Object matching data

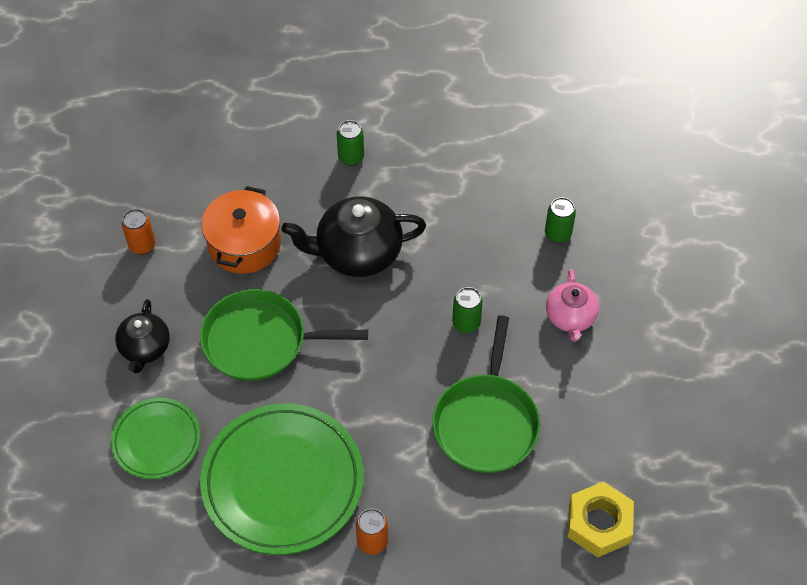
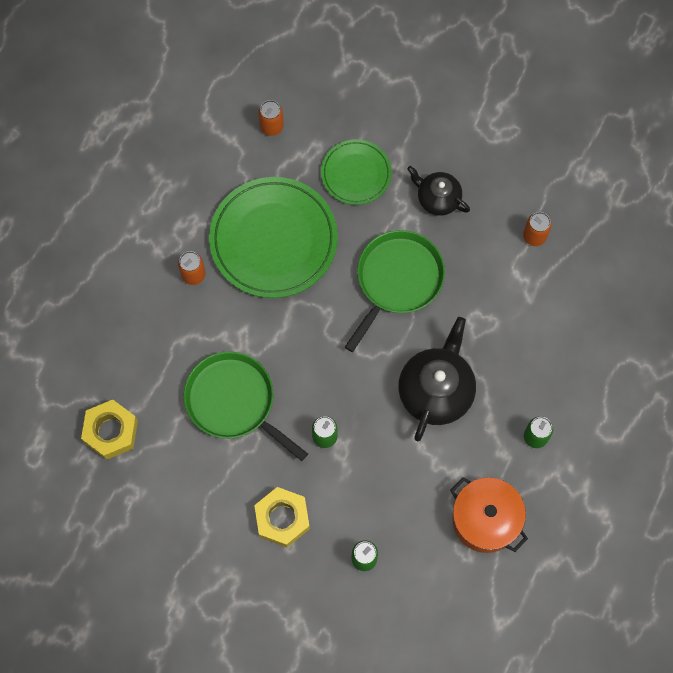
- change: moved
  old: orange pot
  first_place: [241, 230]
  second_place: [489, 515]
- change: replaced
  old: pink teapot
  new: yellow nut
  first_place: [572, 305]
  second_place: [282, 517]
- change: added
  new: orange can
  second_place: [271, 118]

---

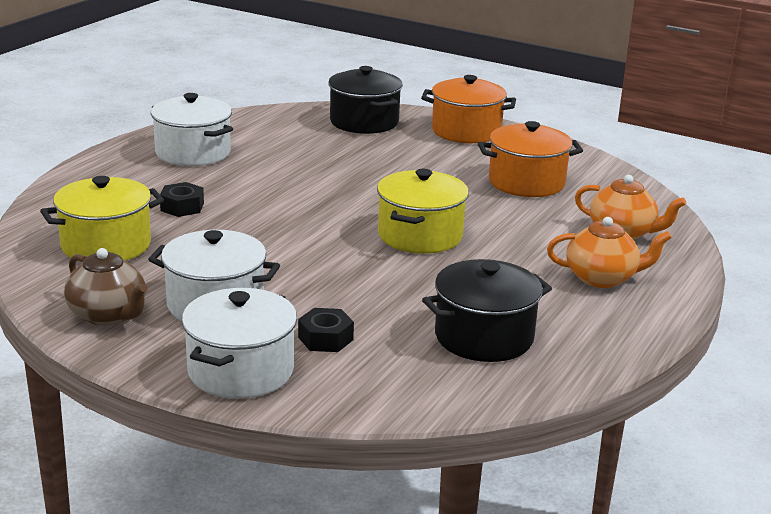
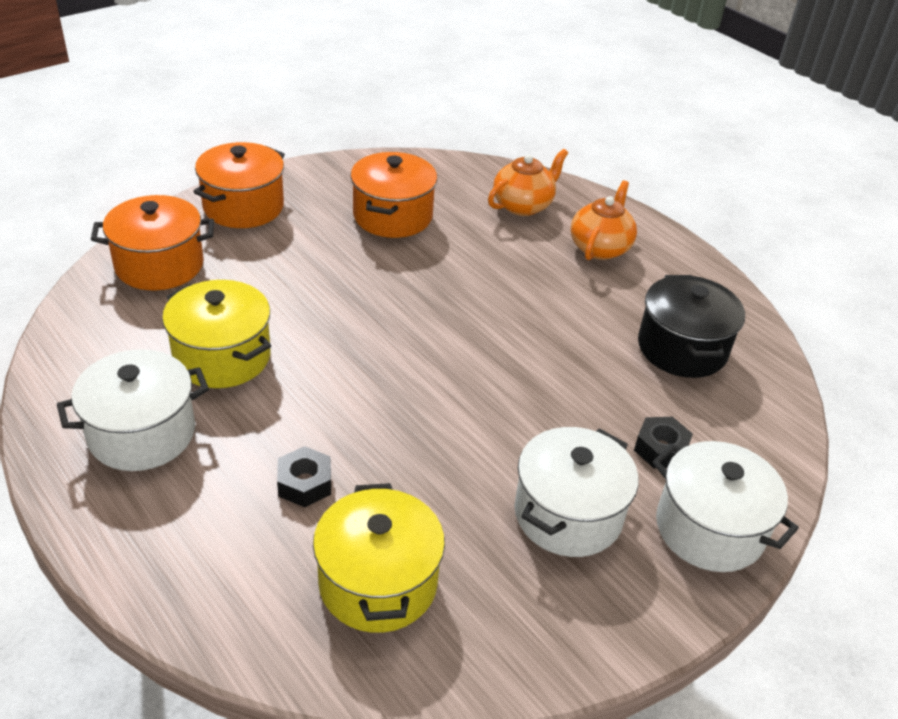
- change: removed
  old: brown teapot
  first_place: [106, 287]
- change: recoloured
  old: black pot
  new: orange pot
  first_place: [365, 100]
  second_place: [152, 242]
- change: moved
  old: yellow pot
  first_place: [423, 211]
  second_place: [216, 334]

WORK TO BE COMPLETED – Using the records above, set down exactly the lines from the one with "second_place: [282, 517]" through the one with "second_place: [271, 118]", inclusive, and nothing more.

EXERCISE ANSWER –
  second_place: [282, 517]
- change: added
  new: orange can
  second_place: [271, 118]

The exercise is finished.